AIM OF THE EXERCISE: Line by line, copy the records below exactly.

EXERCISE MATERIALS:
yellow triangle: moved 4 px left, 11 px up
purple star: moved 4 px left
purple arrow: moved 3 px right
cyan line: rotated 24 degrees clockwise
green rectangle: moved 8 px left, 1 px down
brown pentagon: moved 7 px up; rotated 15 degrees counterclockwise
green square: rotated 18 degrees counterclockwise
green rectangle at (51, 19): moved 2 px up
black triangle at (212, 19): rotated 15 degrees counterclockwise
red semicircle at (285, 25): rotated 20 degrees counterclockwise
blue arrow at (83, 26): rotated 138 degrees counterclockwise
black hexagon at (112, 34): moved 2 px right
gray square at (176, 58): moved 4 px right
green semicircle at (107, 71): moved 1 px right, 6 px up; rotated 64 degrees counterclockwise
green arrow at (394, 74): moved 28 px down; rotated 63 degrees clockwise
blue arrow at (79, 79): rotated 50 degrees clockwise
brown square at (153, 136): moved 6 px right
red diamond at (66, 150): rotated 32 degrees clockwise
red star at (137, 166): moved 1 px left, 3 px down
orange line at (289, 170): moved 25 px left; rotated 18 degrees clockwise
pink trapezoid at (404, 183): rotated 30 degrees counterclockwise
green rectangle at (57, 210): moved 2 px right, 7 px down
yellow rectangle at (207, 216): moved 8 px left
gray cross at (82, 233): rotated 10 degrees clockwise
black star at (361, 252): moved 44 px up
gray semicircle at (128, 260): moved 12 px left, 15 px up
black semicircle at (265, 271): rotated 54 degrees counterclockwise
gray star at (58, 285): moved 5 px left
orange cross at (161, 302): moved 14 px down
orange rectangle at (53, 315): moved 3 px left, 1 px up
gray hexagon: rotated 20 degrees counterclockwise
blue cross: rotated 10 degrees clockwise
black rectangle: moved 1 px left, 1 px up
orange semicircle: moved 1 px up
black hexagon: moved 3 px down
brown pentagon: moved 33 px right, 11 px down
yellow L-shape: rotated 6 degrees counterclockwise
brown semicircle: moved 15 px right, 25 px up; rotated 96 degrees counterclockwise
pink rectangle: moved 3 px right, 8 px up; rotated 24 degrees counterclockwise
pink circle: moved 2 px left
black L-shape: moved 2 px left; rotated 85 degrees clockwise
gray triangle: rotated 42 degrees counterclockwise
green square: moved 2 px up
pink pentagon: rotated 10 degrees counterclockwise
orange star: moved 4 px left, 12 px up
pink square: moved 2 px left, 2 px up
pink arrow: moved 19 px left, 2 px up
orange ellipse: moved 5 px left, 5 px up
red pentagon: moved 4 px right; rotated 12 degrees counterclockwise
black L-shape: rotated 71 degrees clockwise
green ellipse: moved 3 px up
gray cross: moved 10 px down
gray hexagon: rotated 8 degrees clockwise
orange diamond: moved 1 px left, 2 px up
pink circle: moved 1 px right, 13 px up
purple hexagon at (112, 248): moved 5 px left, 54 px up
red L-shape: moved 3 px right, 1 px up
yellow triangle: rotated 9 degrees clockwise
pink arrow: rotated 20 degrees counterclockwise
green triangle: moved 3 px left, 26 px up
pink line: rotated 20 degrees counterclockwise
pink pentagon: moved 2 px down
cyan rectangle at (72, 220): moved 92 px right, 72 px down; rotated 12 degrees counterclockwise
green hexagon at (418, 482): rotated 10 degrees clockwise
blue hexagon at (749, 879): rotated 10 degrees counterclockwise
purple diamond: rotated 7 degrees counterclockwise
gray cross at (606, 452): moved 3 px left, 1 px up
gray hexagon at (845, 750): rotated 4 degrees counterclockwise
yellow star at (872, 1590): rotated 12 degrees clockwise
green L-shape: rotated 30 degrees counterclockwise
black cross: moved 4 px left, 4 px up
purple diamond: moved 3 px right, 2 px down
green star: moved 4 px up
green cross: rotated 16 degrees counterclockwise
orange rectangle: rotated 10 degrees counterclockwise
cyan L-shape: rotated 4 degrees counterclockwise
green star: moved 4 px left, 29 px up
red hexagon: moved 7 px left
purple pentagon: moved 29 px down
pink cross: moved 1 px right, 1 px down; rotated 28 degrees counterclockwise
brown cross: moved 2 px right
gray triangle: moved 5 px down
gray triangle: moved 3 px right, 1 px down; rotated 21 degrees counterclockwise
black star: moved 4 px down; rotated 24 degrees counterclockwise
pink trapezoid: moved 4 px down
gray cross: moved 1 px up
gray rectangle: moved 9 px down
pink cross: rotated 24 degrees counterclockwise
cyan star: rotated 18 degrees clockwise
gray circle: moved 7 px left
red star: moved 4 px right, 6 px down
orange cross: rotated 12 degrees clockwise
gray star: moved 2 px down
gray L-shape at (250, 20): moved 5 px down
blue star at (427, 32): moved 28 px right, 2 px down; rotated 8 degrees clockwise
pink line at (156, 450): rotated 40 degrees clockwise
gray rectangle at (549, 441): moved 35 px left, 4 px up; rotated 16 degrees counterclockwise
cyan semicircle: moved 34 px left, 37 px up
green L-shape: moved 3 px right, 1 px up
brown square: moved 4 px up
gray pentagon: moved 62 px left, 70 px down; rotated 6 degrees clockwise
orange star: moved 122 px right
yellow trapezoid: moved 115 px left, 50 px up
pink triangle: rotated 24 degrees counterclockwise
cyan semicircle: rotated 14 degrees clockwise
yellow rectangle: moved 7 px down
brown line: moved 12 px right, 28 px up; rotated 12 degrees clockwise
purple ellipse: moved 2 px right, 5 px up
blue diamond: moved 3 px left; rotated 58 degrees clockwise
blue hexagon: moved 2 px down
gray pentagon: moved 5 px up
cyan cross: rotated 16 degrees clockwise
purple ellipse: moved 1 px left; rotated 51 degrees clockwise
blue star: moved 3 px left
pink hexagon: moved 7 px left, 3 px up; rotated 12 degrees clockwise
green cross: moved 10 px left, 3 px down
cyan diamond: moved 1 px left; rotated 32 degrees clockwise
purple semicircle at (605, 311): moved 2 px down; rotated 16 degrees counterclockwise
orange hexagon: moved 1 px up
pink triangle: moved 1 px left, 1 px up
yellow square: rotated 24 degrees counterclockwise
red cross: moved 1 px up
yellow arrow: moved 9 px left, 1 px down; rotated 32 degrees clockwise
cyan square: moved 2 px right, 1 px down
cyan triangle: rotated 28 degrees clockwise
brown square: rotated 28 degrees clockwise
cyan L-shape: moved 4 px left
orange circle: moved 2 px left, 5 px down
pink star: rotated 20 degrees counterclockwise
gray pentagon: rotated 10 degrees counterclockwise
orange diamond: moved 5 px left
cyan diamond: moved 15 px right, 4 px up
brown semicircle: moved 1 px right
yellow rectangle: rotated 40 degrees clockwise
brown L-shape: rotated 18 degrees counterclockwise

COMPLETED EXERCISE:
yellow triangle: moved 4 px left, 11 px up
purple star: moved 4 px left
purple arrow: moved 3 px right
cyan line: rotated 24 degrees clockwise
green rectangle: moved 8 px left, 1 px down
brown pentagon: moved 7 px up; rotated 15 degrees counterclockwise
green square: rotated 18 degrees counterclockwise
green rectangle at (51, 19): moved 2 px up
black triangle at (212, 19): rotated 15 degrees counterclockwise
red semicircle at (285, 25): rotated 20 degrees counterclockwise
blue arrow at (83, 26): rotated 138 degrees counterclockwise
black hexagon at (112, 34): moved 2 px right
gray square at (176, 58): moved 4 px right
green semicircle at (107, 71): moved 1 px right, 6 px up; rotated 64 degrees counterclockwise
green arrow at (394, 74): moved 28 px down; rotated 63 degrees clockwise
blue arrow at (79, 79): rotated 50 degrees clockwise
brown square at (153, 136): moved 6 px right
red diamond at (66, 150): rotated 32 degrees clockwise
red star at (137, 166): moved 1 px left, 3 px down
orange line at (289, 170): moved 25 px left; rotated 18 degrees clockwise
pink trapezoid at (404, 183): rotated 30 degrees counterclockwise
green rectangle at (57, 210): moved 2 px right, 7 px down
yellow rectangle at (207, 216): moved 8 px left
gray cross at (82, 233): rotated 10 degrees clockwise
black star at (361, 252): moved 44 px up
gray semicircle at (128, 260): moved 12 px left, 15 px up
black semicircle at (265, 271): rotated 54 degrees counterclockwise
gray star at (58, 285): moved 5 px left
orange cross at (161, 302): moved 14 px down
orange rectangle at (53, 315): moved 3 px left, 1 px up
gray hexagon: rotated 20 degrees counterclockwise
blue cross: rotated 10 degrees clockwise
black rectangle: moved 1 px left, 1 px up
orange semicircle: moved 1 px up
black hexagon: moved 3 px down
brown pentagon: moved 33 px right, 11 px down
yellow L-shape: rotated 6 degrees counterclockwise
brown semicircle: moved 15 px right, 25 px up; rotated 96 degrees counterclockwise
pink rectangle: moved 3 px right, 8 px up; rotated 24 degrees counterclockwise
pink circle: moved 2 px left
black L-shape: moved 2 px left; rotated 85 degrees clockwise
gray triangle: rotated 42 degrees counterclockwise
green square: moved 2 px up
pink pentagon: rotated 10 degrees counterclockwise
orange star: moved 4 px left, 12 px up
pink square: moved 2 px left, 2 px up
pink arrow: moved 19 px left, 2 px up
orange ellipse: moved 5 px left, 5 px up
red pentagon: moved 4 px right; rotated 12 degrees counterclockwise
black L-shape: rotated 71 degrees clockwise
green ellipse: moved 3 px up
gray cross: moved 10 px down
gray hexagon: rotated 8 degrees clockwise
orange diamond: moved 1 px left, 2 px up
pink circle: moved 1 px right, 13 px up
purple hexagon at (112, 248): moved 5 px left, 54 px up
red L-shape: moved 3 px right, 1 px up
yellow triangle: rotated 9 degrees clockwise
pink arrow: rotated 20 degrees counterclockwise
green triangle: moved 3 px left, 26 px up
pink line: rotated 20 degrees counterclockwise
pink pentagon: moved 2 px down
cyan rectangle at (72, 220): moved 92 px right, 72 px down; rotated 12 degrees counterclockwise
green hexagon at (418, 482): rotated 10 degrees clockwise
blue hexagon at (749, 879): rotated 10 degrees counterclockwise
purple diamond: rotated 7 degrees counterclockwise
gray cross at (606, 452): moved 3 px left, 1 px up
gray hexagon at (845, 750): rotated 4 degrees counterclockwise
yellow star at (872, 1590): rotated 12 degrees clockwise
green L-shape: rotated 30 degrees counterclockwise
black cross: moved 4 px left, 4 px up
purple diamond: moved 3 px right, 2 px down
green star: moved 4 px up
green cross: rotated 16 degrees counterclockwise
orange rectangle: rotated 10 degrees counterclockwise
cyan L-shape: rotated 4 degrees counterclockwise
green star: moved 4 px left, 29 px up
red hexagon: moved 7 px left
purple pentagon: moved 29 px down
pink cross: moved 1 px right, 1 px down; rotated 28 degrees counterclockwise
brown cross: moved 2 px right
gray triangle: moved 5 px down
gray triangle: moved 3 px right, 1 px down; rotated 21 degrees counterclockwise
black star: moved 4 px down; rotated 24 degrees counterclockwise
pink trapezoid: moved 4 px down
gray cross: moved 1 px up
gray rectangle: moved 9 px down
pink cross: rotated 24 degrees counterclockwise
cyan star: rotated 18 degrees clockwise
gray circle: moved 7 px left
red star: moved 4 px right, 6 px down
orange cross: rotated 12 degrees clockwise
gray star: moved 2 px down
gray L-shape at (250, 20): moved 5 px down
blue star at (427, 32): moved 28 px right, 2 px down; rotated 8 degrees clockwise
pink line at (156, 450): rotated 40 degrees clockwise
gray rectangle at (549, 441): moved 35 px left, 4 px up; rotated 16 degrees counterclockwise
cyan semicircle: moved 34 px left, 37 px up
green L-shape: moved 3 px right, 1 px up
brown square: moved 4 px up
gray pentagon: moved 62 px left, 70 px down; rotated 6 degrees clockwise
orange star: moved 122 px right
yellow trapezoid: moved 115 px left, 50 px up
pink triangle: rotated 24 degrees counterclockwise
cyan semicircle: rotated 14 degrees clockwise
yellow rectangle: moved 7 px down
brown line: moved 12 px right, 28 px up; rotated 12 degrees clockwise
purple ellipse: moved 2 px right, 5 px up
blue diamond: moved 3 px left; rotated 58 degrees clockwise
blue hexagon: moved 2 px down
gray pentagon: moved 5 px up
cyan cross: rotated 16 degrees clockwise
purple ellipse: moved 1 px left; rotated 51 degrees clockwise
blue star: moved 3 px left
pink hexagon: moved 7 px left, 3 px up; rotated 12 degrees clockwise
green cross: moved 10 px left, 3 px down
cyan diamond: moved 1 px left; rotated 32 degrees clockwise
purple semicircle at (605, 311): moved 2 px down; rotated 16 degrees counterclockwise
orange hexagon: moved 1 px up
pink triangle: moved 1 px left, 1 px up
yellow square: rotated 24 degrees counterclockwise
red cross: moved 1 px up
yellow arrow: moved 9 px left, 1 px down; rotated 32 degrees clockwise
cyan square: moved 2 px right, 1 px down
cyan triangle: rotated 28 degrees clockwise
brown square: rotated 28 degrees clockwise
cyan L-shape: moved 4 px left
orange circle: moved 2 px left, 5 px down
pink star: rotated 20 degrees counterclockwise
gray pentagon: rotated 10 degrees counterclockwise
orange diamond: moved 5 px left
cyan diamond: moved 15 px right, 4 px up
brown semicircle: moved 1 px right
yellow rectangle: rotated 40 degrees clockwise
brown L-shape: rotated 18 degrees counterclockwise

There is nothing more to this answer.